→ **Exercise description**: Exercise in exact copying: restate word for word only the lines below from the one containing "R2: 130 (SIG1, SIG12) -> 1k (SIG1, SIG12)" through the one containing "U4 pin IO14: SIG3 -> SIG8", omitting any pictures.

---

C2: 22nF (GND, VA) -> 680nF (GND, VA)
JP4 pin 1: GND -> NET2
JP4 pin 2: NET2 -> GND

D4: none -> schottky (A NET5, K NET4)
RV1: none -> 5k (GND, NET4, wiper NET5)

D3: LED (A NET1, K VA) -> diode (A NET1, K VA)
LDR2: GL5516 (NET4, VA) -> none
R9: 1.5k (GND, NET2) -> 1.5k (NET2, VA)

---

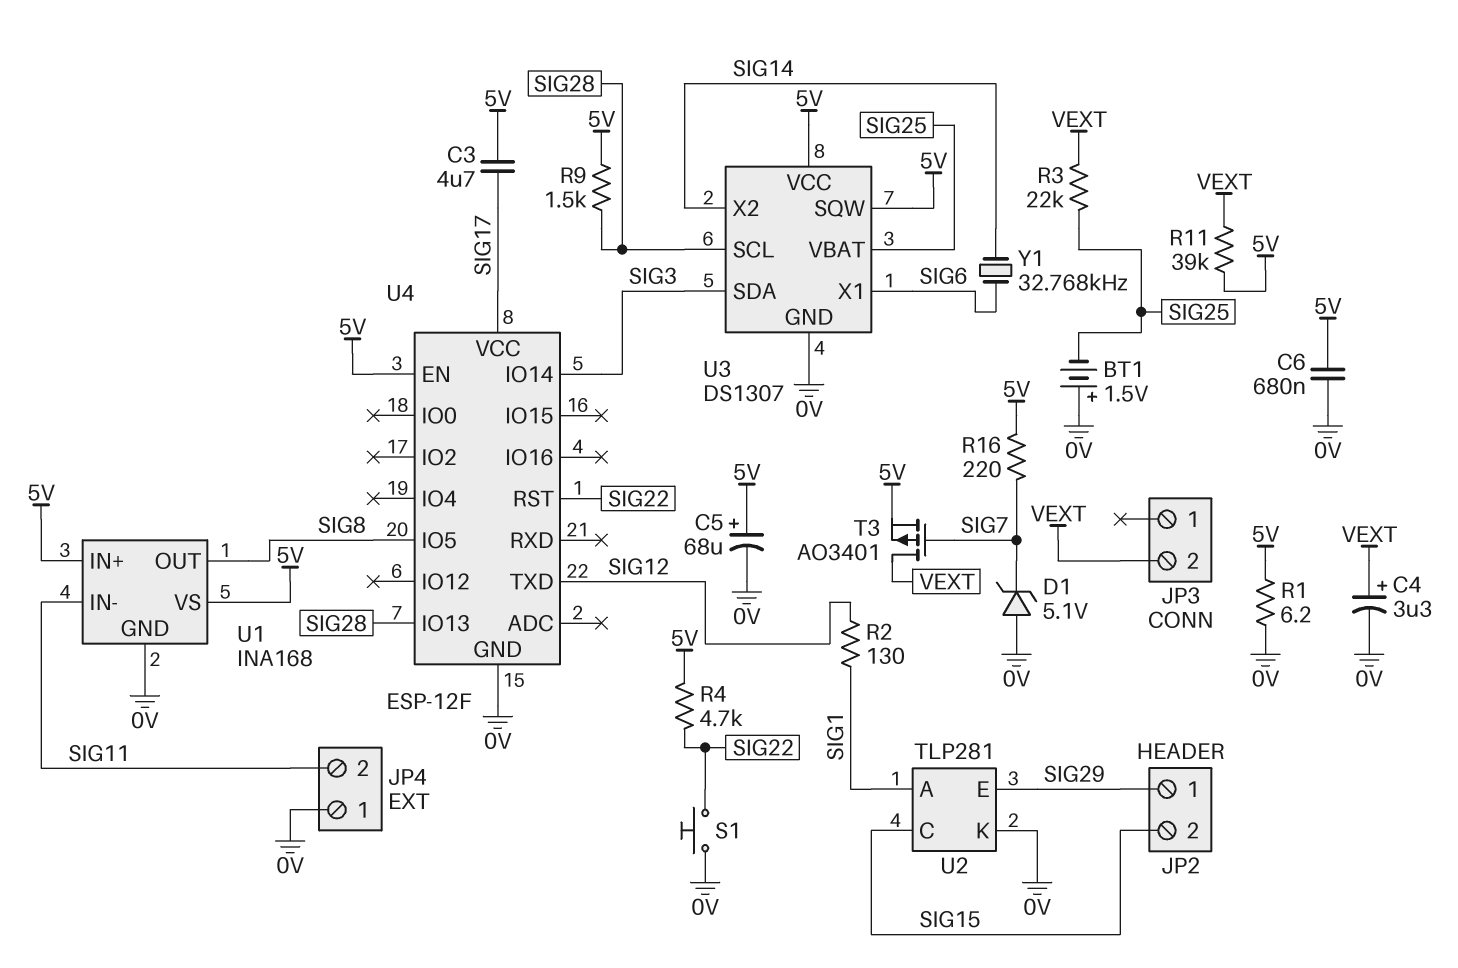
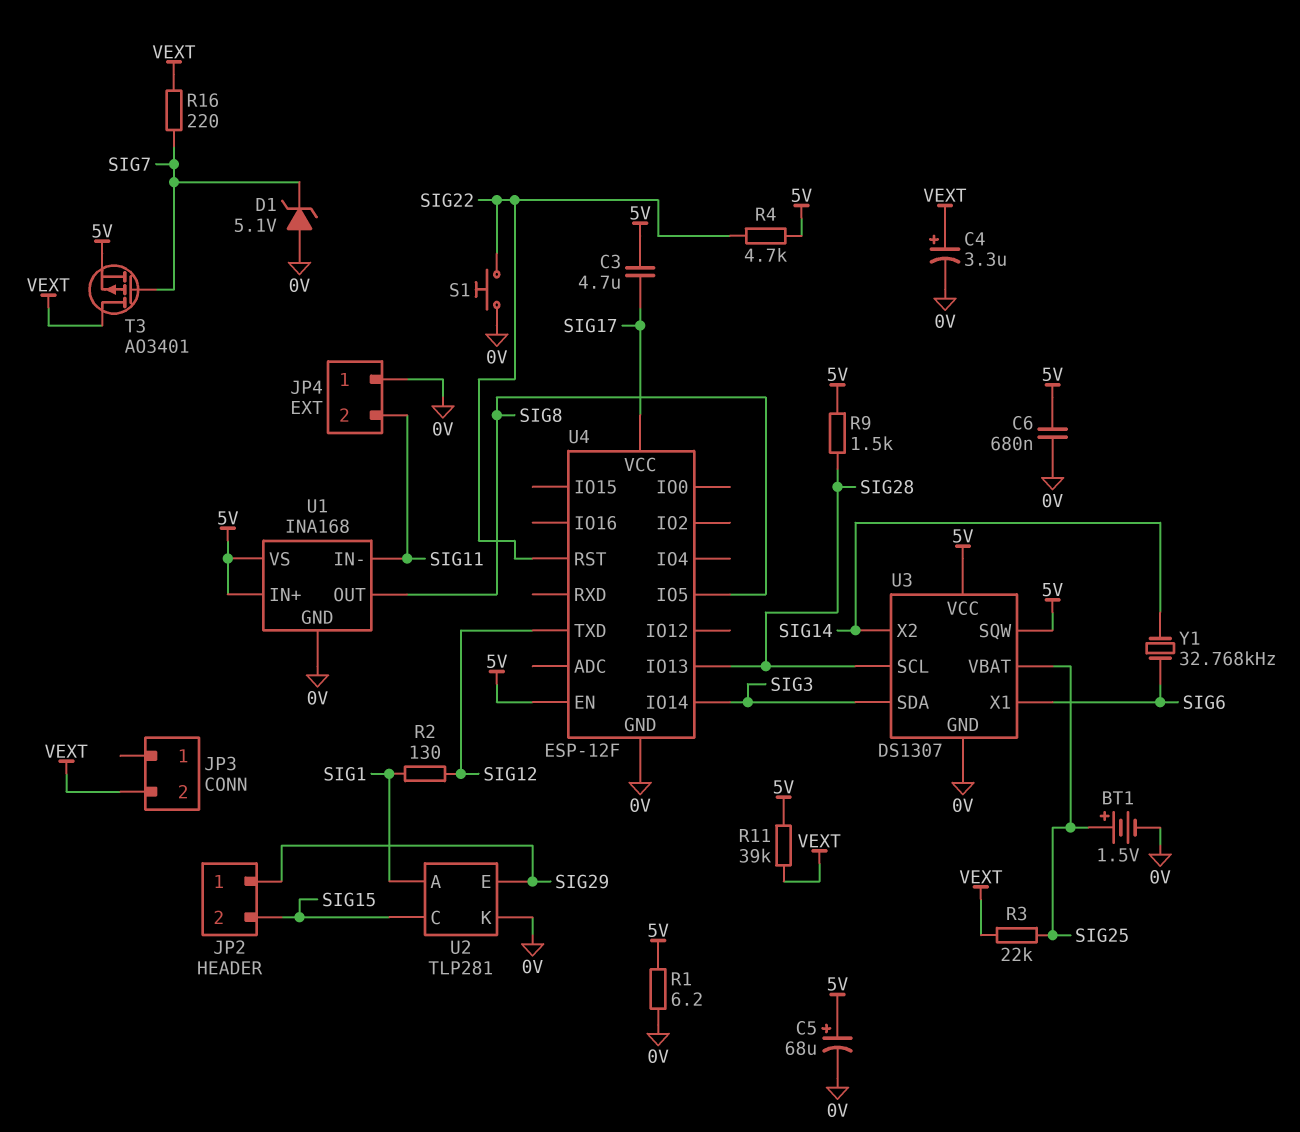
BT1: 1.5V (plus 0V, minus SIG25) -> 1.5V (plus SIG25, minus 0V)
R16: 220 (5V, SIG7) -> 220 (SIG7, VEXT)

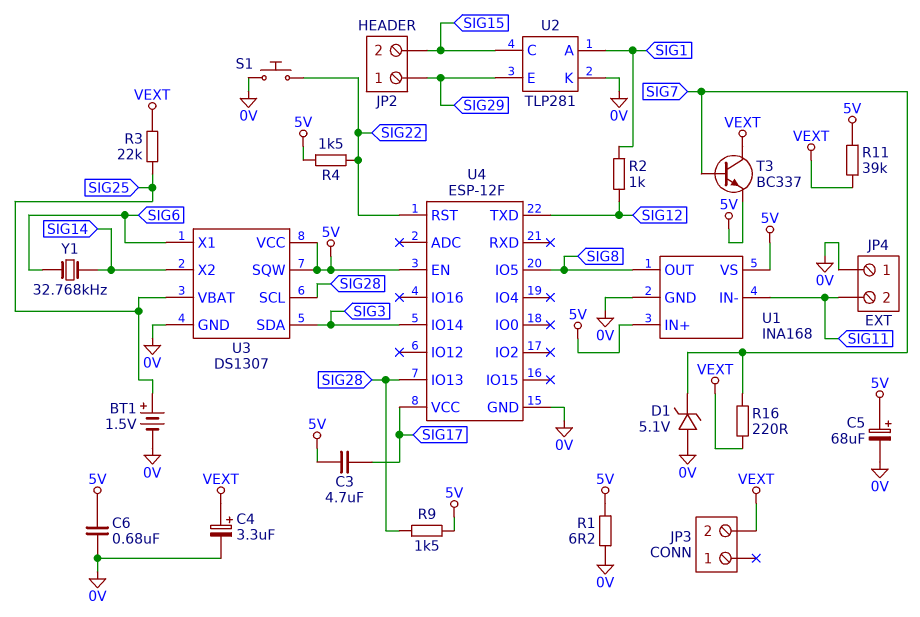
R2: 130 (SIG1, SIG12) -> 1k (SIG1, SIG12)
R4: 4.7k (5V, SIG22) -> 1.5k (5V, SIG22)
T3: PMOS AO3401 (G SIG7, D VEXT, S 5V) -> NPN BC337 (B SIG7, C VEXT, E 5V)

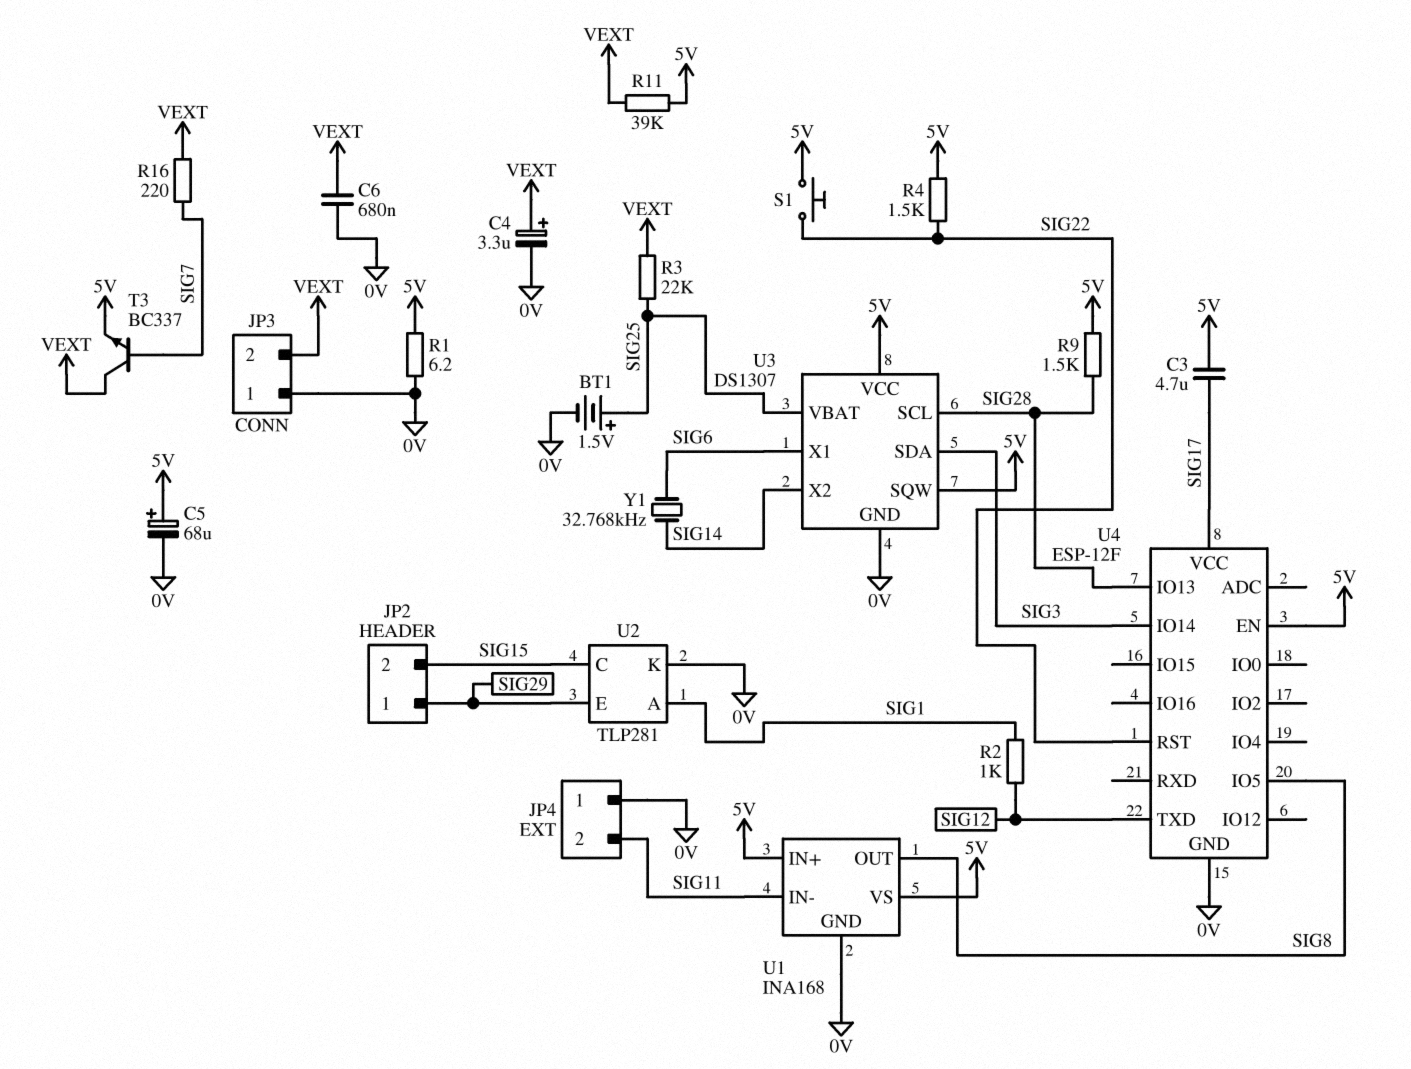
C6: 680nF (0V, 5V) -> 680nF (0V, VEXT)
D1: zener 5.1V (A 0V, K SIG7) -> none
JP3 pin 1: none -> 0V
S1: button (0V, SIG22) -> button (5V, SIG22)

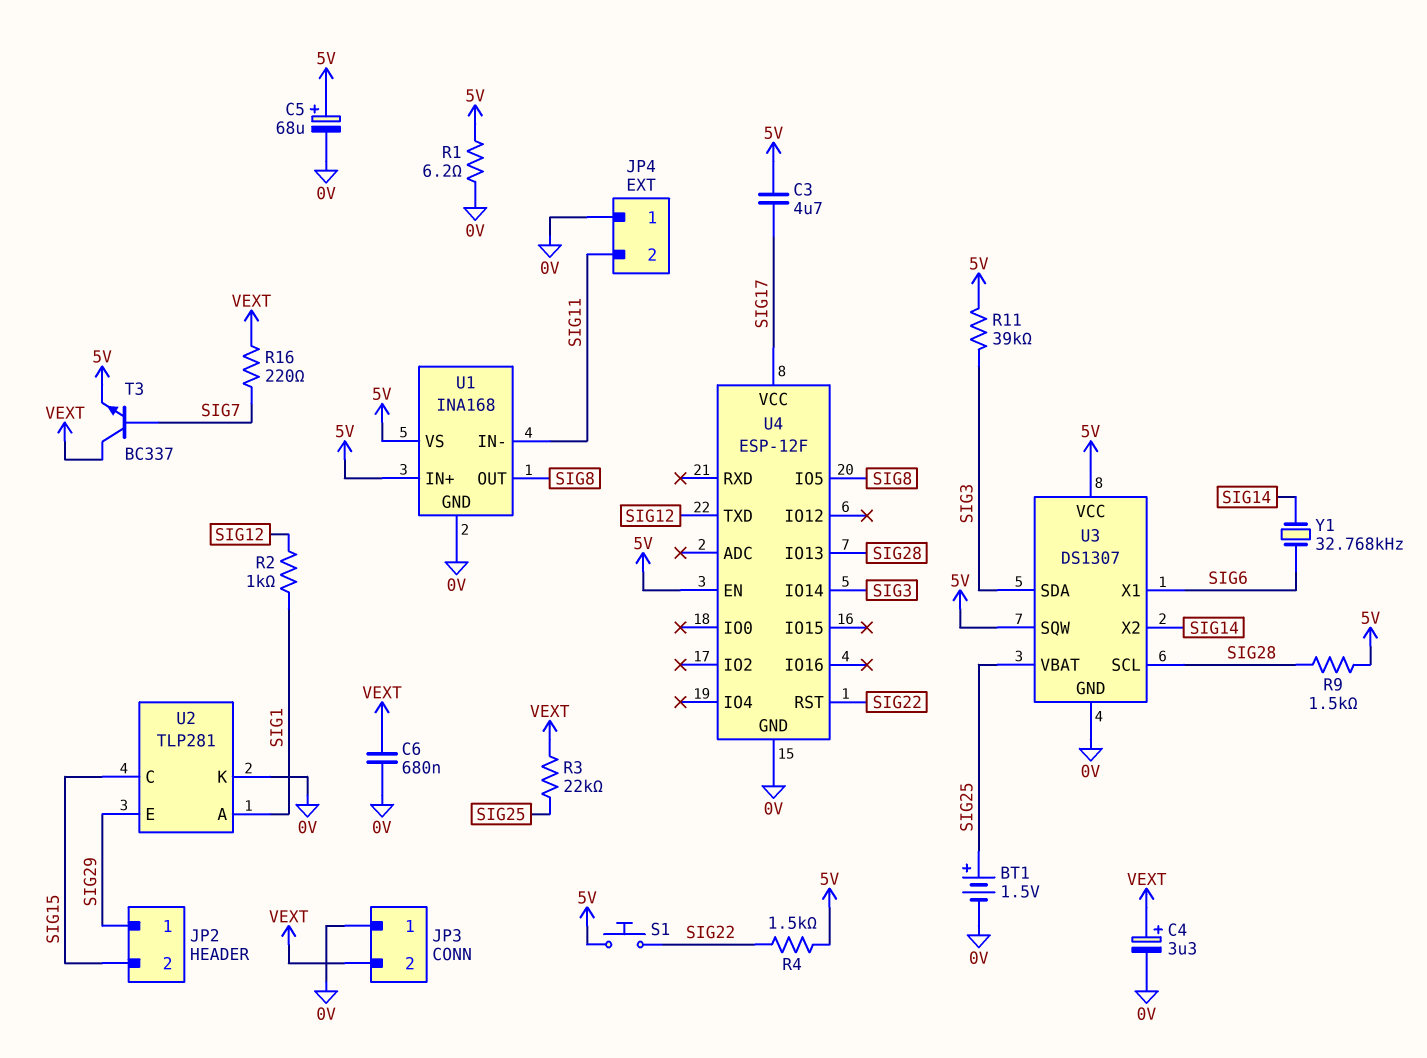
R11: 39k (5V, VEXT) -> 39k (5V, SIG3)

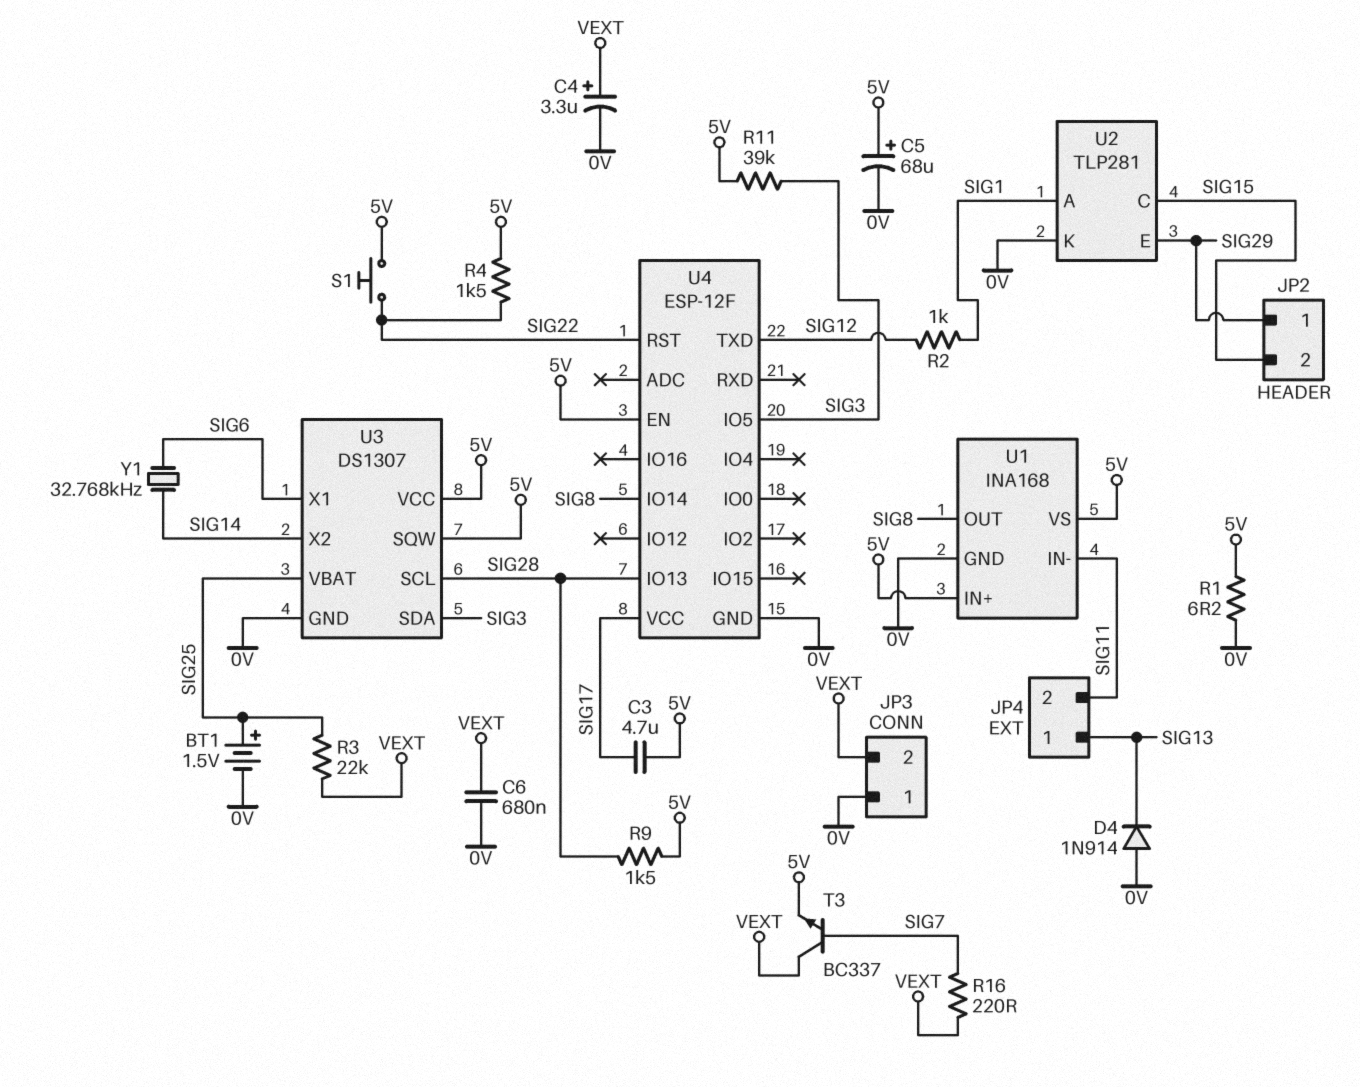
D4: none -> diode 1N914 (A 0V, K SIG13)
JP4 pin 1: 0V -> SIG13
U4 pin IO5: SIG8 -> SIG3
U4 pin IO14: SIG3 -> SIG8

---

→ **Exercise response**:
R2: 130 (SIG1, SIG12) -> 1k (SIG1, SIG12)
R4: 4.7k (5V, SIG22) -> 1.5k (5V, SIG22)
T3: PMOS AO3401 (G SIG7, D VEXT, S 5V) -> NPN BC337 (B SIG7, C VEXT, E 5V)

C6: 680nF (0V, 5V) -> 680nF (0V, VEXT)
D1: zener 5.1V (A 0V, K SIG7) -> none
JP3 pin 1: none -> 0V
S1: button (0V, SIG22) -> button (5V, SIG22)

R11: 39k (5V, VEXT) -> 39k (5V, SIG3)

D4: none -> diode 1N914 (A 0V, K SIG13)
JP4 pin 1: 0V -> SIG13
U4 pin IO5: SIG8 -> SIG3
U4 pin IO14: SIG3 -> SIG8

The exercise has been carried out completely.